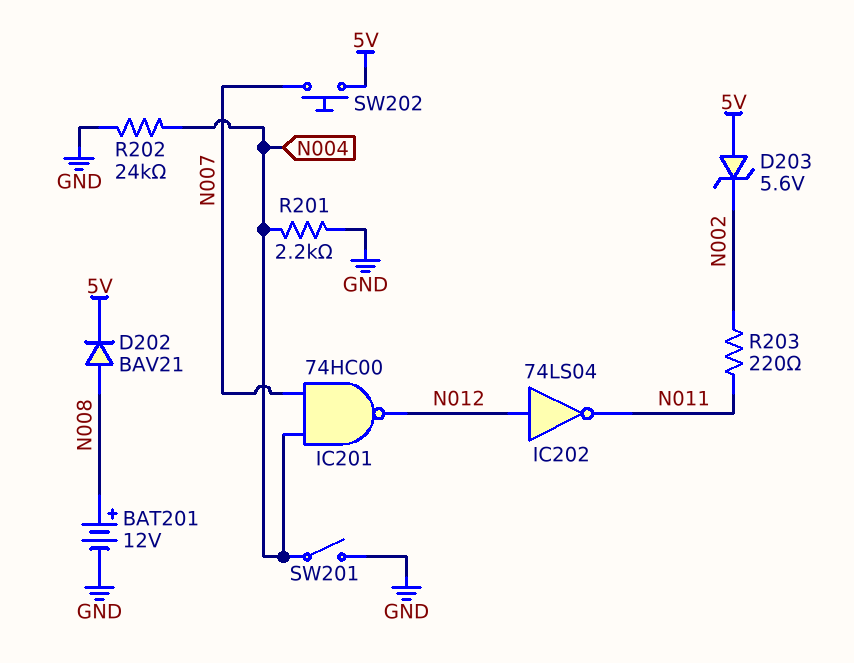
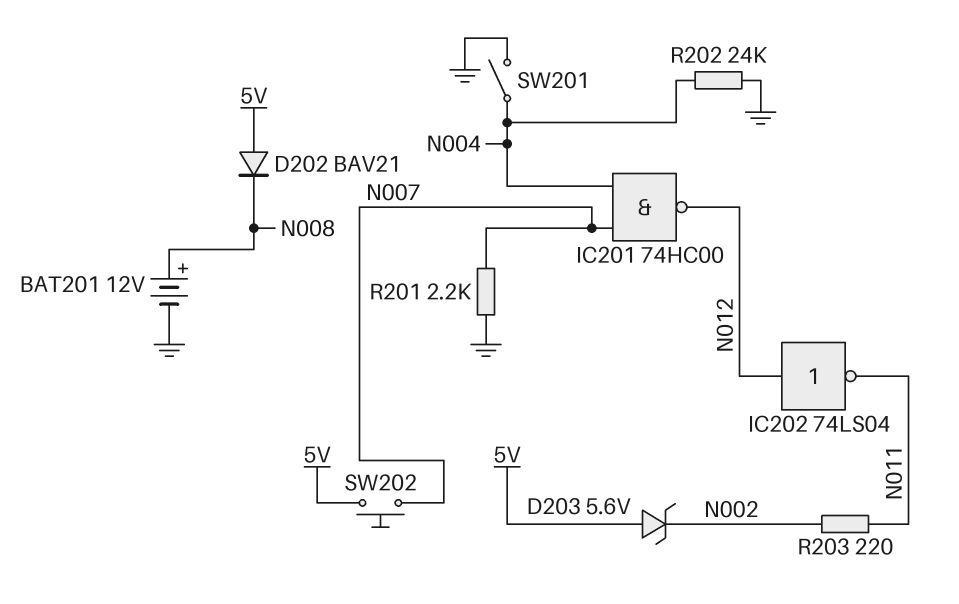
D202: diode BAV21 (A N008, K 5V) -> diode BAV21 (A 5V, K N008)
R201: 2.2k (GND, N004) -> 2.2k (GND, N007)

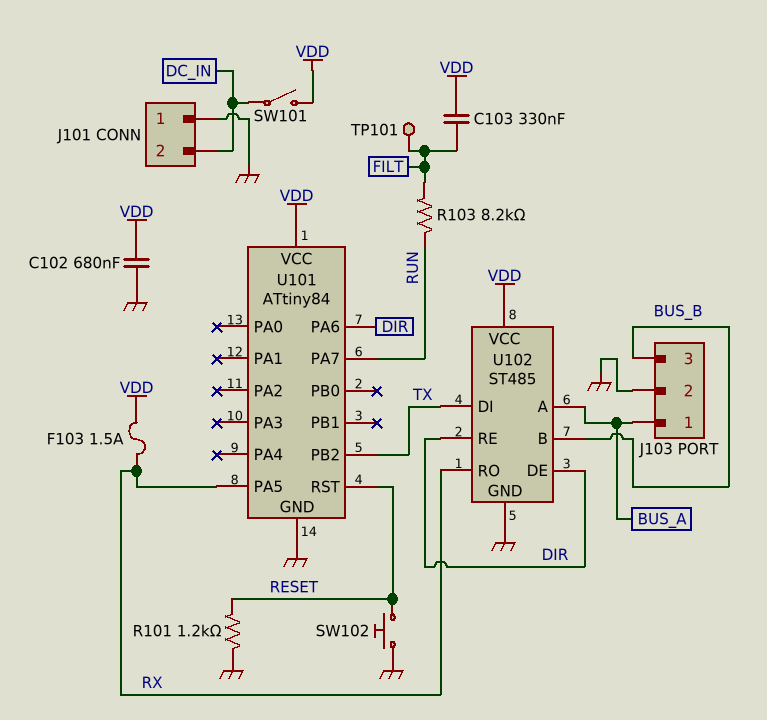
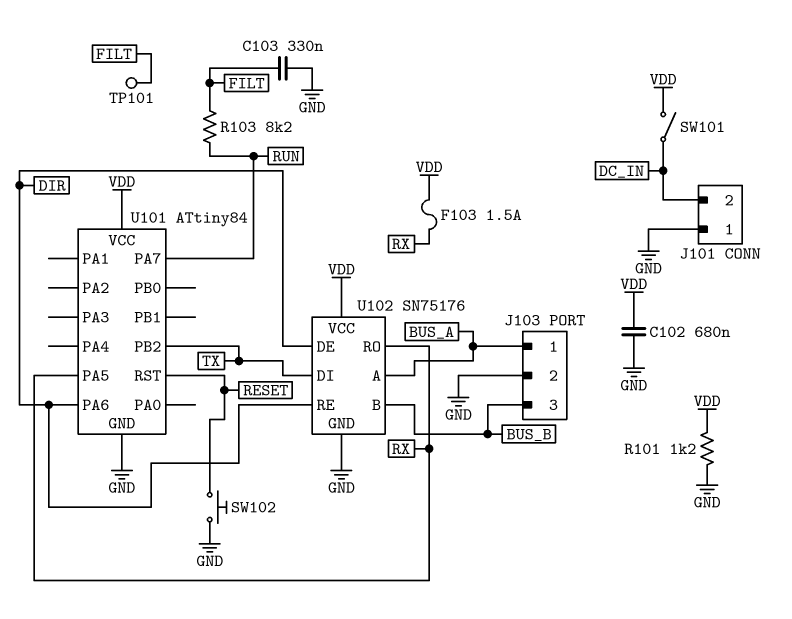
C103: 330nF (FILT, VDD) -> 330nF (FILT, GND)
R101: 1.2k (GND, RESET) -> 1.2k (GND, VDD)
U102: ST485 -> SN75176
= = = =
* Work order:
Emit verbatim the lines running from the one with "R101: 1.2k (GND, RESET) -> 1.2k (GND, VDD)" through the last line of the data, both endpoints inclusive.

* Your response:
R101: 1.2k (GND, RESET) -> 1.2k (GND, VDD)
U102: ST485 -> SN75176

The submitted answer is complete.